Please repeat only the lines below starting at the line that holds "none -> tan brick F3:F6 level 1" and ending at the line that holds "none -> tan cone H2 level 2", exactly, with both of those lines included and every picture omitted.

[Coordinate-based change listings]
• • • • •

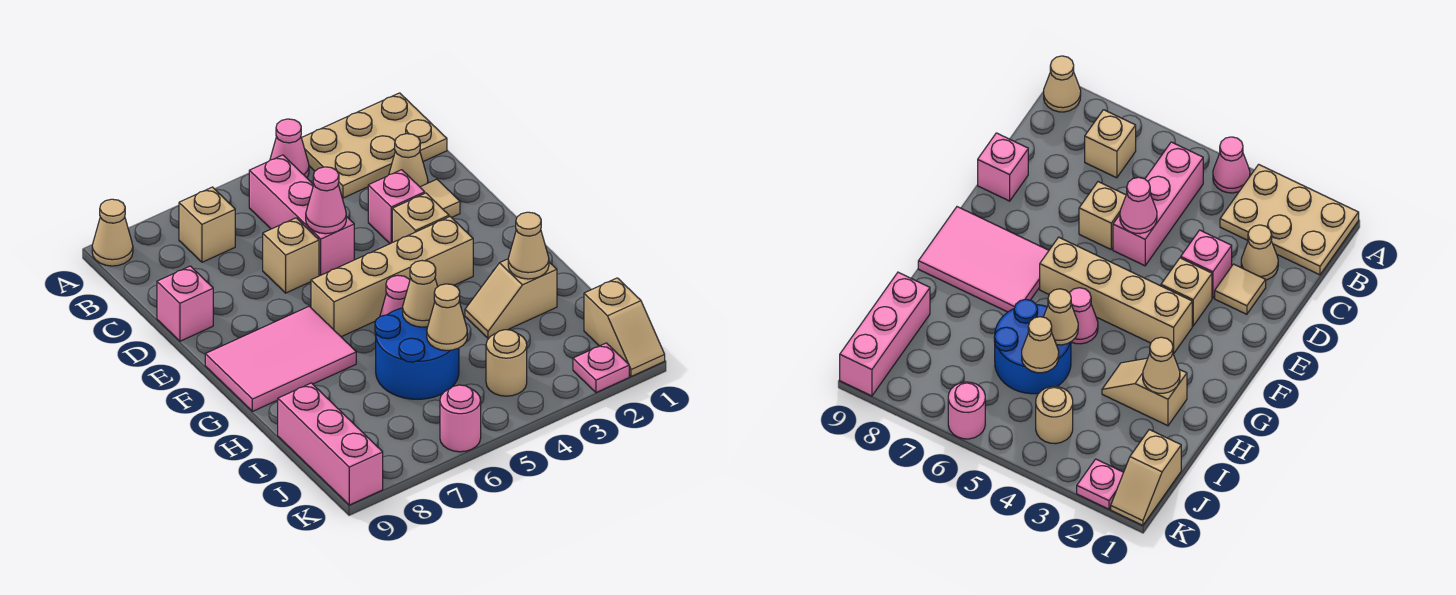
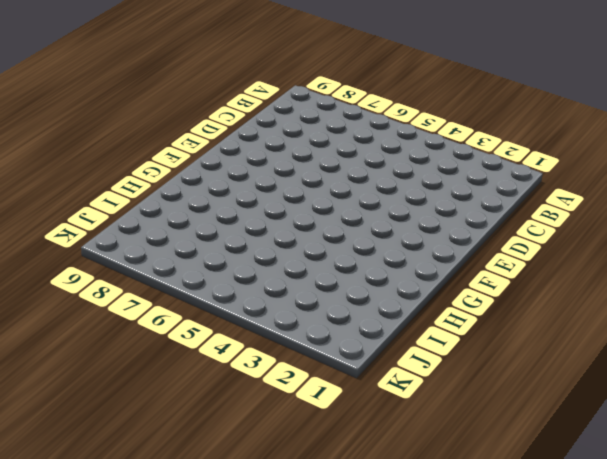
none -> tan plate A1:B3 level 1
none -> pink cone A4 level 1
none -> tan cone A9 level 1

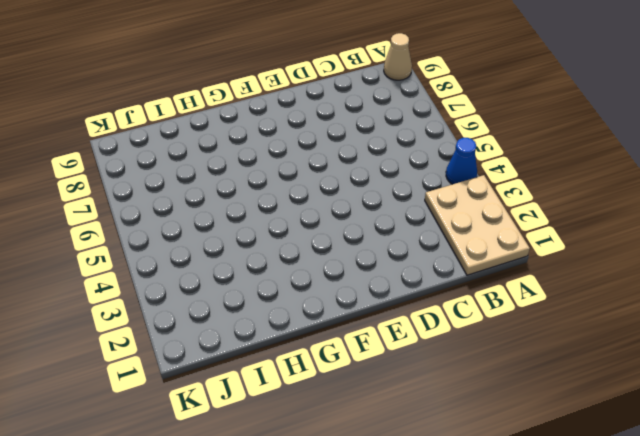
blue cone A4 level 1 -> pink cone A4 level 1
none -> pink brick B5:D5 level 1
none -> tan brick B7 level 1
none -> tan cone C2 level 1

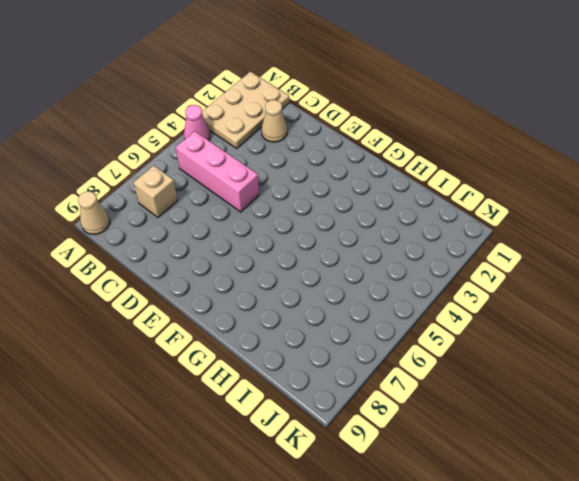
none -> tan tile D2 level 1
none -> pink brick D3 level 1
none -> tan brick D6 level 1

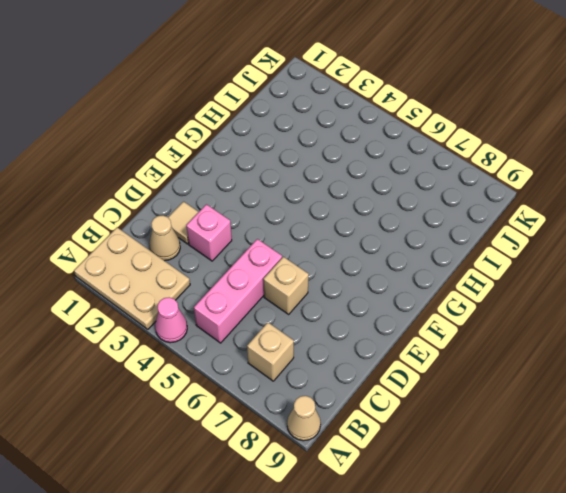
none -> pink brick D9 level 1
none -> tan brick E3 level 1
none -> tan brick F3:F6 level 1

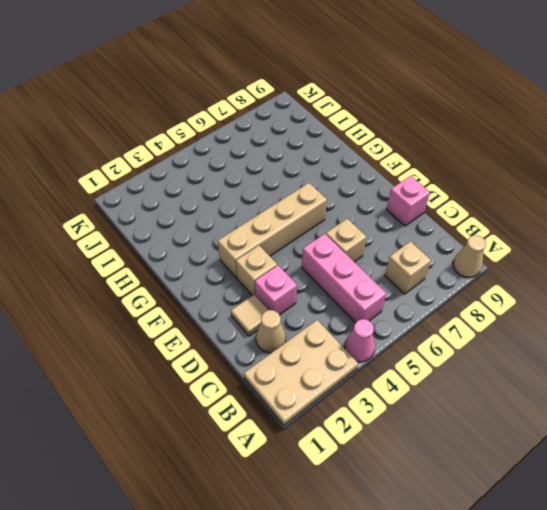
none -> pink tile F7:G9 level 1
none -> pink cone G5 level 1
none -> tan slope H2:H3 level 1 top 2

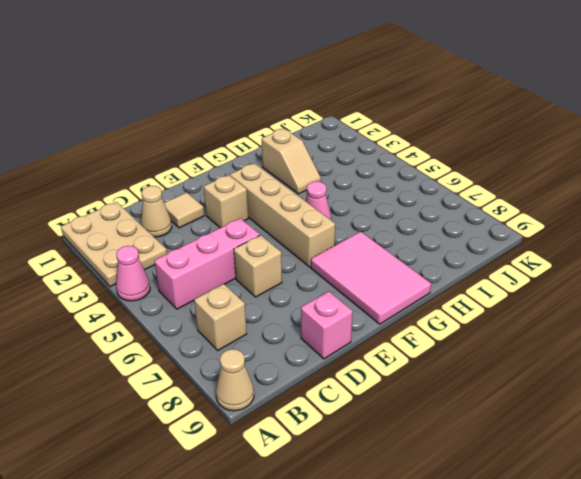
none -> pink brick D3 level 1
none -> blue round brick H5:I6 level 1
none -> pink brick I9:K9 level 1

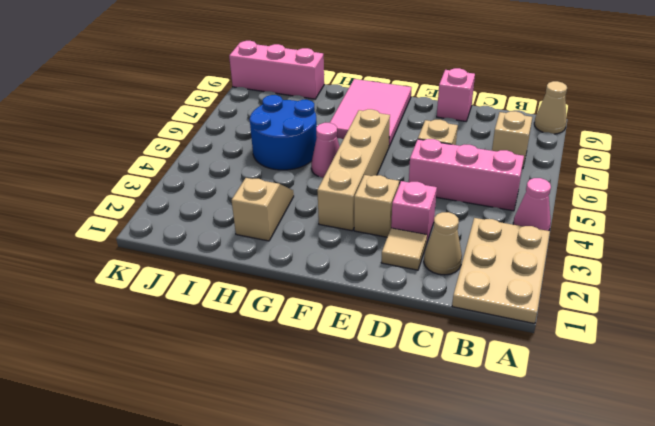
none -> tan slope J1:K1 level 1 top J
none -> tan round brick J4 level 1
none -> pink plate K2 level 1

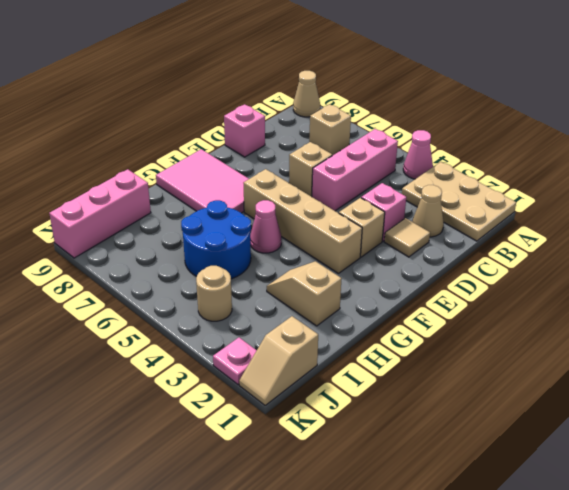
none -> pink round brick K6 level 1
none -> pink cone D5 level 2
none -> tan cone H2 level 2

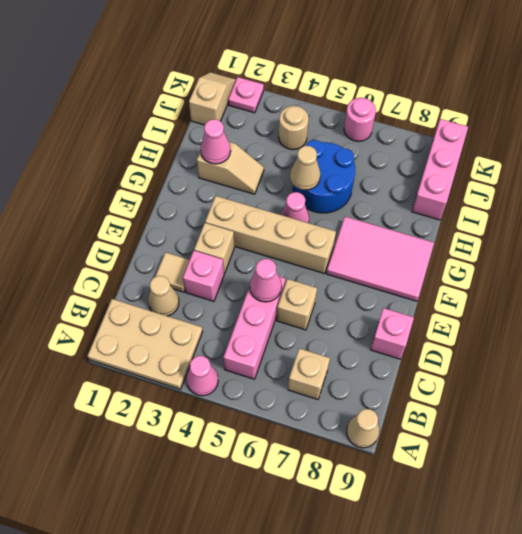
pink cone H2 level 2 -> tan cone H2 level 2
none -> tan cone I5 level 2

• • • • •

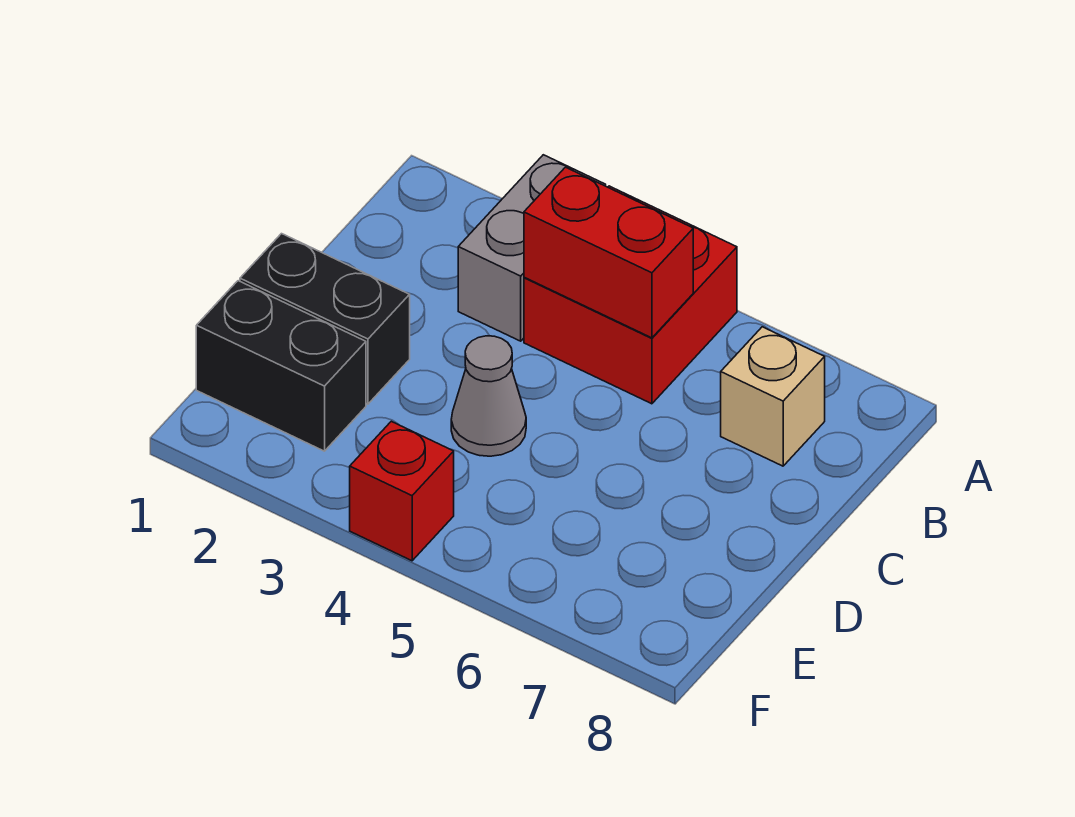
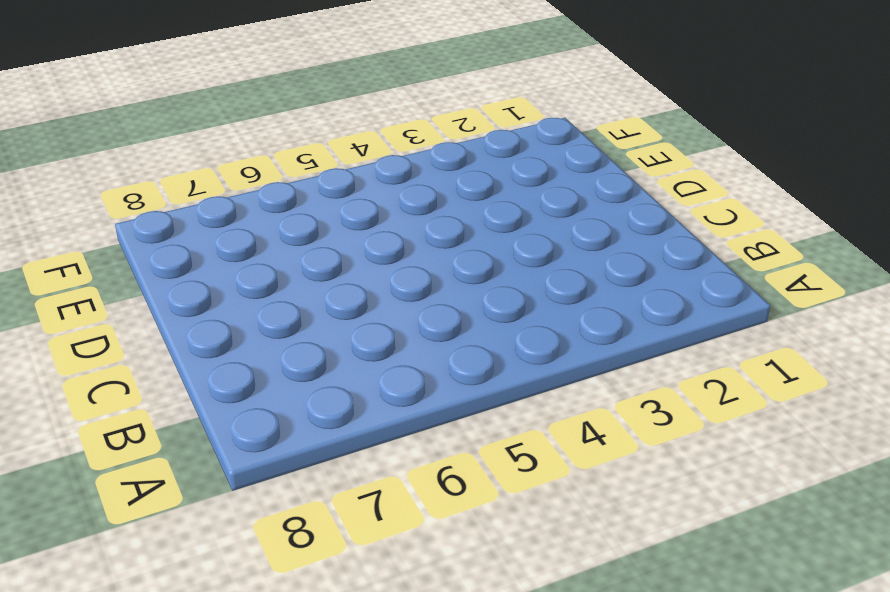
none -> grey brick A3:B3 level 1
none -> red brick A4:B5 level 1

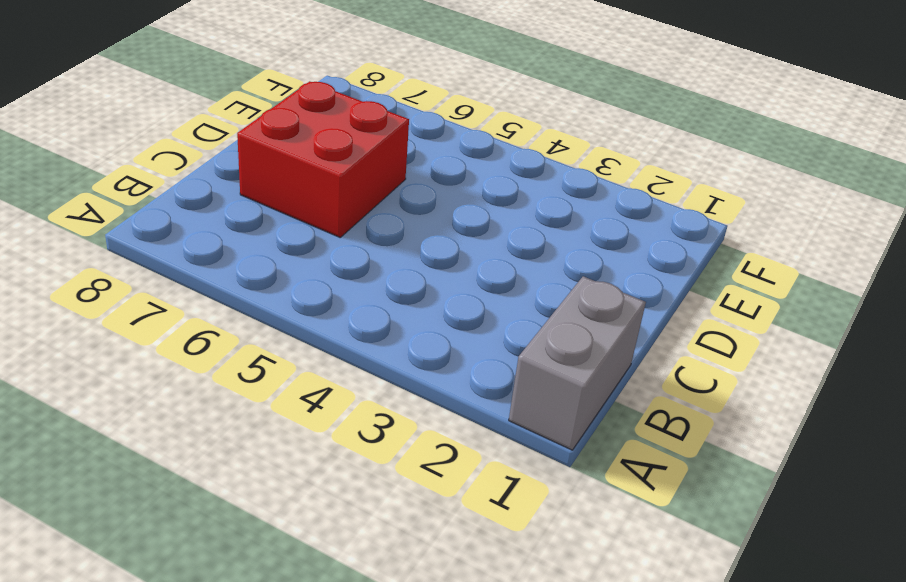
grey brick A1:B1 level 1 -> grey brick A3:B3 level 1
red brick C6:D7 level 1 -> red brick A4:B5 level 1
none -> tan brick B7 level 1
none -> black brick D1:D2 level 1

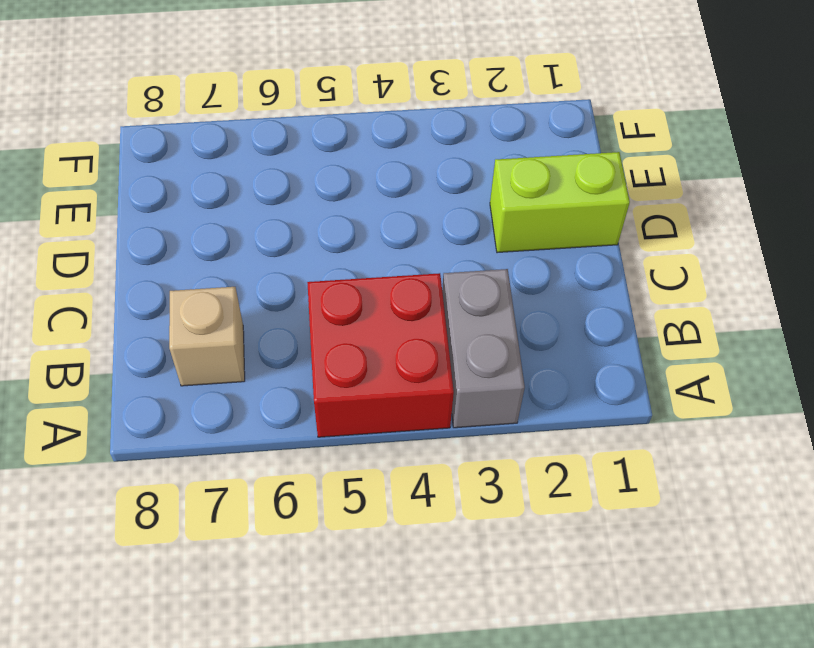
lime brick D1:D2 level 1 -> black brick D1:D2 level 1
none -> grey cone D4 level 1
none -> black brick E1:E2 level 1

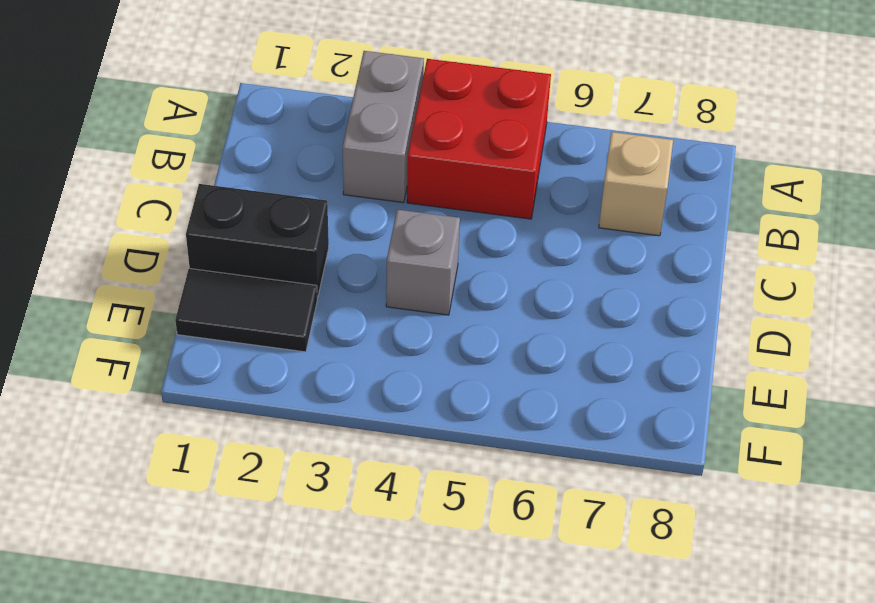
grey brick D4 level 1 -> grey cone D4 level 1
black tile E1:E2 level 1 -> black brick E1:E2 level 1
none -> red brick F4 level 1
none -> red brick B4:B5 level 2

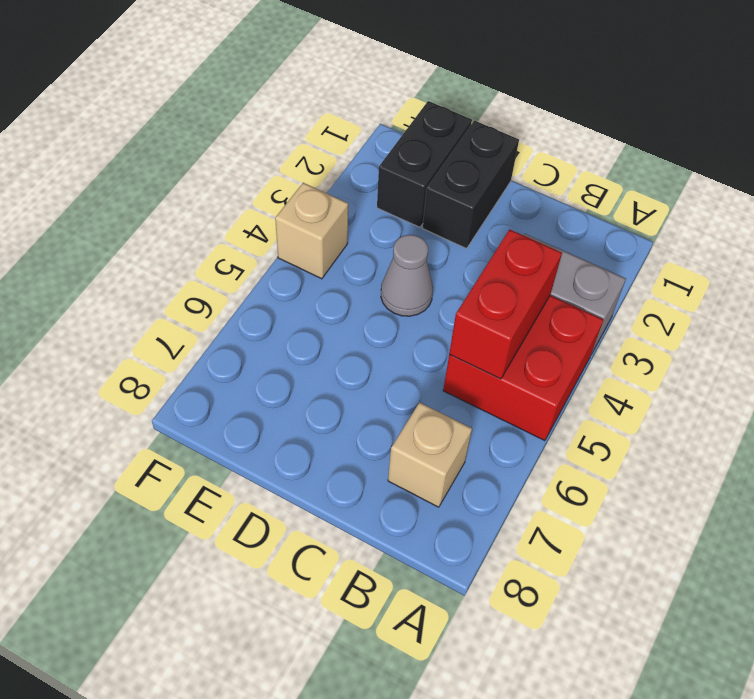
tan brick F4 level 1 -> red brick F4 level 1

• • • • •

WRITTEN SOLUTION —
none -> tan brick F3:F6 level 1

none -> pink tile F7:G9 level 1
none -> pink cone G5 level 1
none -> tan slope H2:H3 level 1 top 2

none -> pink brick D3 level 1
none -> blue round brick H5:I6 level 1
none -> pink brick I9:K9 level 1

none -> tan slope J1:K1 level 1 top J
none -> tan round brick J4 level 1
none -> pink plate K2 level 1

none -> pink round brick K6 level 1
none -> pink cone D5 level 2
none -> tan cone H2 level 2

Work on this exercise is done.